• Exercise instructions:
Nothing is needed except the lines below that run from the one with "black donut: 6 -> 4" through the one with "grey glasses: 12 -> 15", repeated exactly.

• Data excerpts:
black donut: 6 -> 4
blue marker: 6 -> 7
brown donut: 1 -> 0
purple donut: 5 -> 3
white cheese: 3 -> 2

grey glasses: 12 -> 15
...
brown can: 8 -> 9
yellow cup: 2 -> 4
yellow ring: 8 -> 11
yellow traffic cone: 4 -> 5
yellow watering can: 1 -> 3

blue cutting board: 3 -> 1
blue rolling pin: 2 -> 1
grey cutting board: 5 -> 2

• Answer:
black donut: 6 -> 4
blue marker: 6 -> 7
brown donut: 1 -> 0
purple donut: 5 -> 3
white cheese: 3 -> 2

grey glasses: 12 -> 15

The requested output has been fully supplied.